— Assignment —
Gather all lines in the records below that include the word "camera".

— Excerpted records —

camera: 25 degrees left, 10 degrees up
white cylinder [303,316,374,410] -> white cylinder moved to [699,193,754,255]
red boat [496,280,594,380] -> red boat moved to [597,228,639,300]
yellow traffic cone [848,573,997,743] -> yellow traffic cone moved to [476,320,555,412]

---

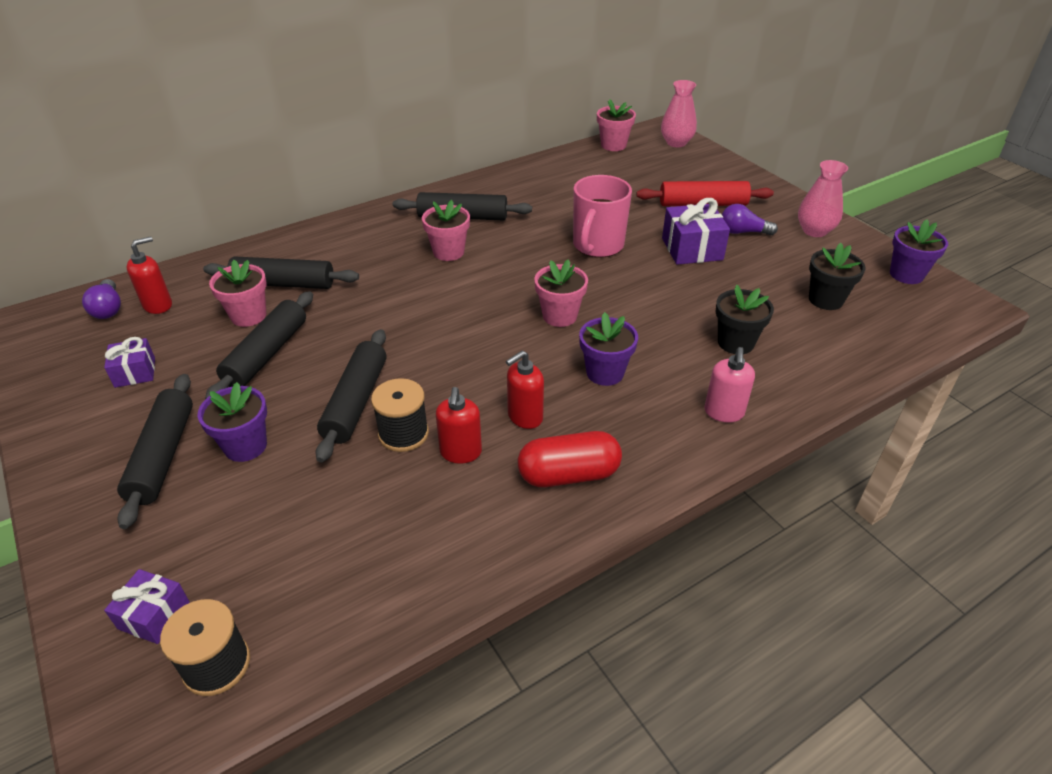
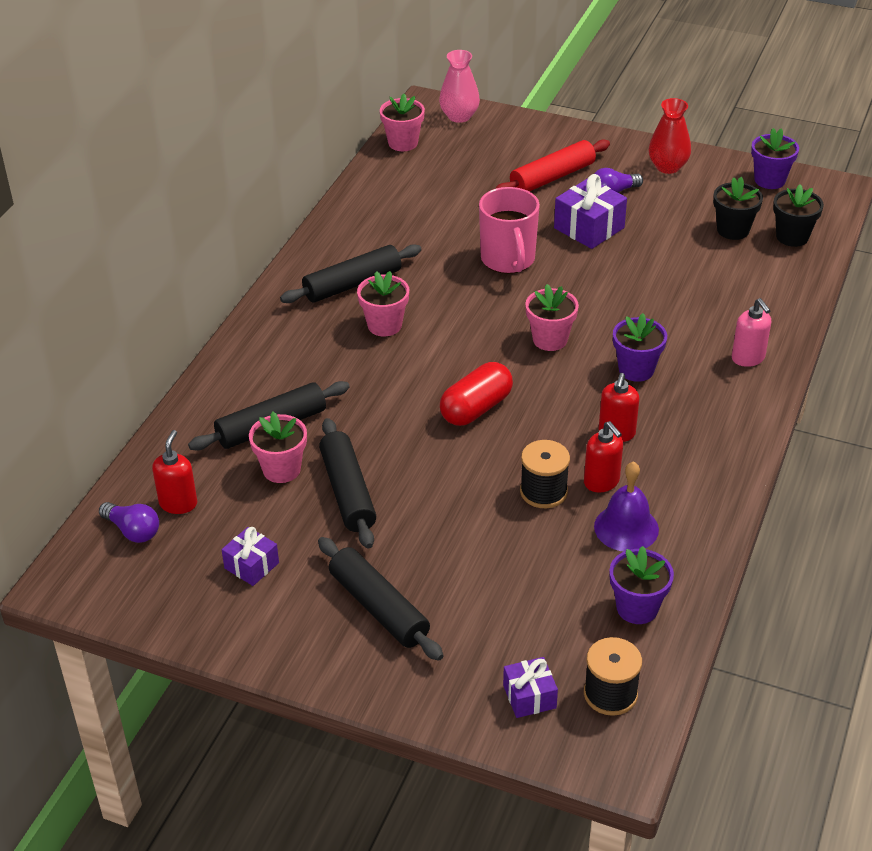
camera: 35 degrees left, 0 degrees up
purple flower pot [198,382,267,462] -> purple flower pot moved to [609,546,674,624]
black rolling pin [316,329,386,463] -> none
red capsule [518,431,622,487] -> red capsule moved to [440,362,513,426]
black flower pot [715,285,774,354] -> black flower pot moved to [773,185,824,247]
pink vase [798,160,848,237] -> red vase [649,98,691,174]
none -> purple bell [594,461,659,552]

* * *

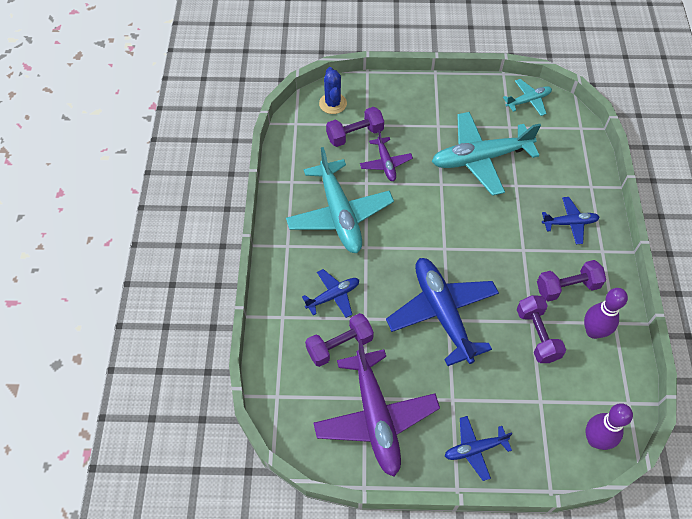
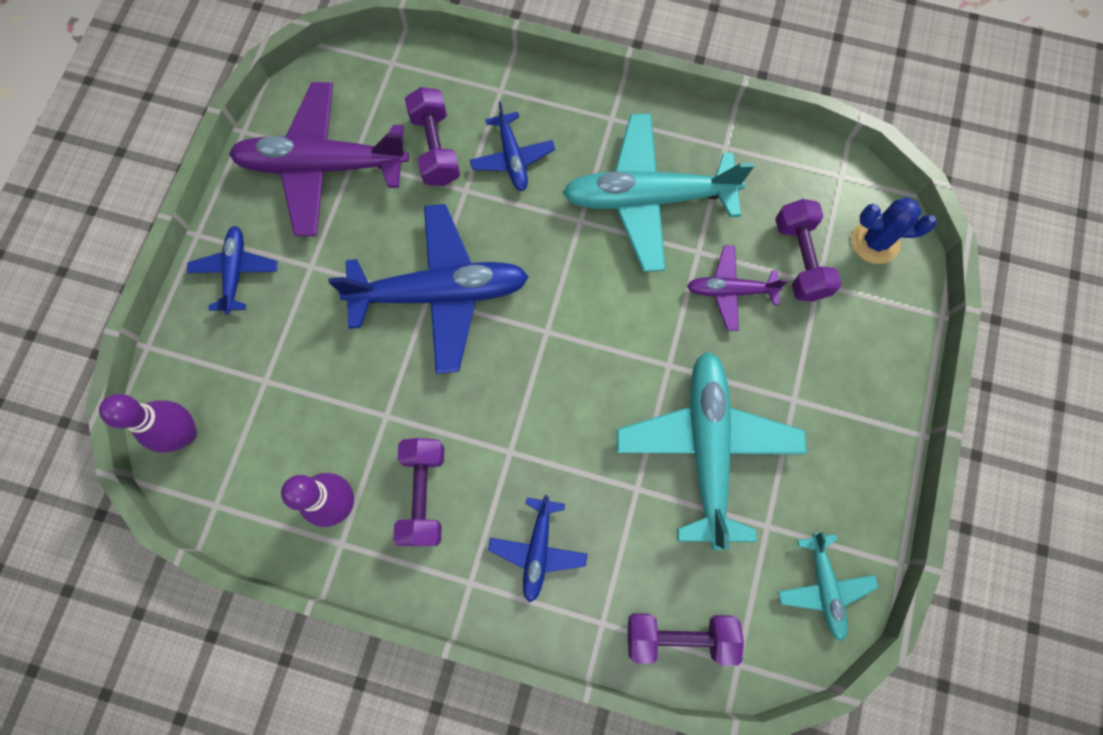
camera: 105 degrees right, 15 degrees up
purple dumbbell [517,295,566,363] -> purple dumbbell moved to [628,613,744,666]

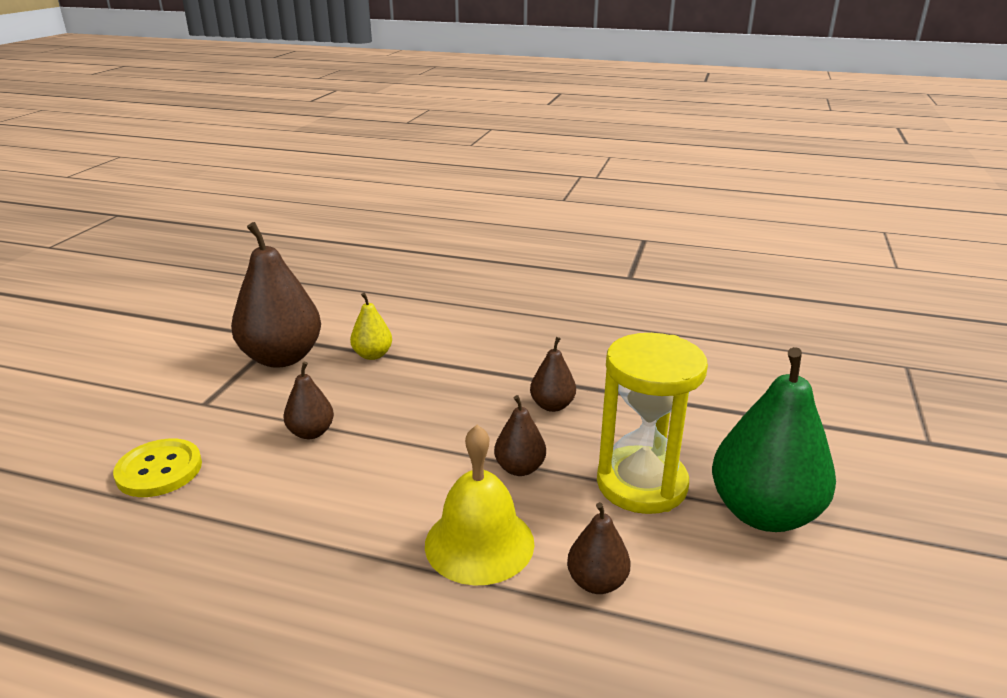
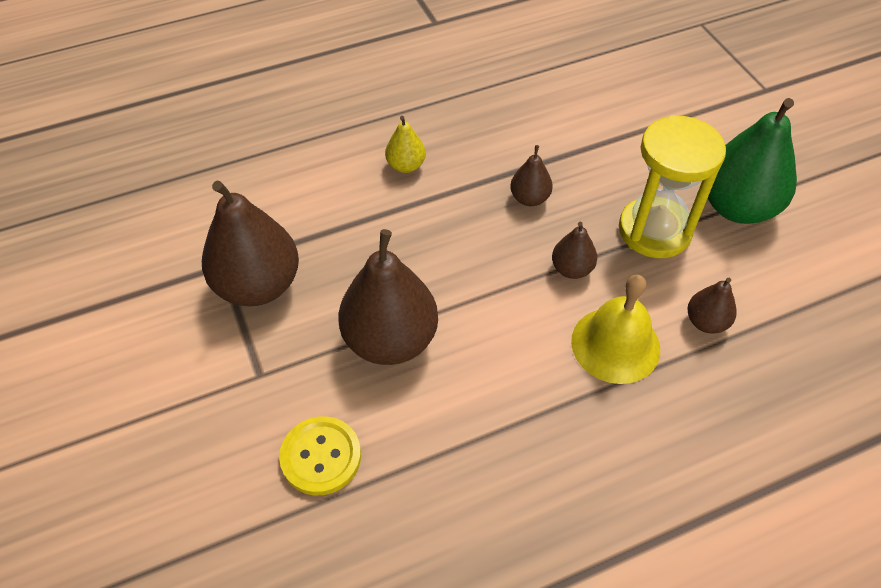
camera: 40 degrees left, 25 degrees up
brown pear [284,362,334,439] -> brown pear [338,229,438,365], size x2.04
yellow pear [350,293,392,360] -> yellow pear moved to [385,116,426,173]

— Output of the task —
camera: 25 degrees left, 10 degrees up
camera: 35 degrees left, 0 degrees up
camera: 105 degrees right, 15 degrees up
camera: 40 degrees left, 25 degrees up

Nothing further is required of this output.